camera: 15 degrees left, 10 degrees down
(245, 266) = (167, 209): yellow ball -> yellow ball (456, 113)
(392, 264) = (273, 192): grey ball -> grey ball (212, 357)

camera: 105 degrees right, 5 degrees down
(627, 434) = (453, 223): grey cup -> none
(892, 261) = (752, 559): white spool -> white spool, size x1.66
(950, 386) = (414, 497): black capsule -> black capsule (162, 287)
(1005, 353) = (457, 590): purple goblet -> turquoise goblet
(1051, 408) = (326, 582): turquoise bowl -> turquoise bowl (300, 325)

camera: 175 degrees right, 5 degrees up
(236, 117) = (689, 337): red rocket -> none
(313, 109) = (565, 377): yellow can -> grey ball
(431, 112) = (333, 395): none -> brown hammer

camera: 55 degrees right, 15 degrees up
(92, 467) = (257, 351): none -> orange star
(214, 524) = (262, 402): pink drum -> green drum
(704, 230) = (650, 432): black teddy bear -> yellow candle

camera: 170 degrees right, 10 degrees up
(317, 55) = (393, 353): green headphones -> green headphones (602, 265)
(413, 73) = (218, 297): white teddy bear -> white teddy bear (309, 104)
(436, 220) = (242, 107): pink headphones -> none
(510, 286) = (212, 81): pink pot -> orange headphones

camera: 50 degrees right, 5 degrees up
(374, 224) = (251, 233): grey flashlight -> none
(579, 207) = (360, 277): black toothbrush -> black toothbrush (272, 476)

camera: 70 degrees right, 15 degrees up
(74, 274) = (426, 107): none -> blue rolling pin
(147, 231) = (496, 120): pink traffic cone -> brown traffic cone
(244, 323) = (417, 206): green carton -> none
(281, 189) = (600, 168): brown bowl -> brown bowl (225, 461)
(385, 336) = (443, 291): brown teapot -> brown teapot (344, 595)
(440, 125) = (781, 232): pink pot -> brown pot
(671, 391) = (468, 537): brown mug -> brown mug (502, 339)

* * * * * * * * *

(What to produce)
When you restate the listing, keep each line identical to the original.

(Response)
camera: 15 degrees left, 10 degrees down
(245, 266) = (167, 209): yellow ball -> yellow ball (456, 113)
(392, 264) = (273, 192): grey ball -> grey ball (212, 357)

camera: 105 degrees right, 5 degrees down
(627, 434) = (453, 223): grey cup -> none
(892, 261) = (752, 559): white spool -> white spool, size x1.66
(950, 386) = (414, 497): black capsule -> black capsule (162, 287)
(1005, 353) = (457, 590): purple goblet -> turquoise goblet
(1051, 408) = (326, 582): turquoise bowl -> turquoise bowl (300, 325)

camera: 175 degrees right, 5 degrees up
(236, 117) = (689, 337): red rocket -> none
(313, 109) = (565, 377): yellow can -> grey ball
(431, 112) = (333, 395): none -> brown hammer

camera: 55 degrees right, 15 degrees up
(92, 467) = (257, 351): none -> orange star
(214, 524) = (262, 402): pink drum -> green drum
(704, 230) = (650, 432): black teddy bear -> yellow candle

camera: 170 degrees right, 10 degrees up
(317, 55) = (393, 353): green headphones -> green headphones (602, 265)
(413, 73) = (218, 297): white teddy bear -> white teddy bear (309, 104)
(436, 220) = (242, 107): pink headphones -> none
(510, 286) = (212, 81): pink pot -> orange headphones

camera: 50 degrees right, 5 degrees up
(374, 224) = (251, 233): grey flashlight -> none
(579, 207) = (360, 277): black toothbrush -> black toothbrush (272, 476)

camera: 70 degrees right, 15 degrees up
(74, 274) = (426, 107): none -> blue rolling pin
(147, 231) = (496, 120): pink traffic cone -> brown traffic cone
(244, 323) = (417, 206): green carton -> none
(281, 189) = (600, 168): brown bowl -> brown bowl (225, 461)
(385, 336) = (443, 291): brown teapot -> brown teapot (344, 595)
(440, 125) = (781, 232): pink pot -> brown pot
(671, 391) = (468, 537): brown mug -> brown mug (502, 339)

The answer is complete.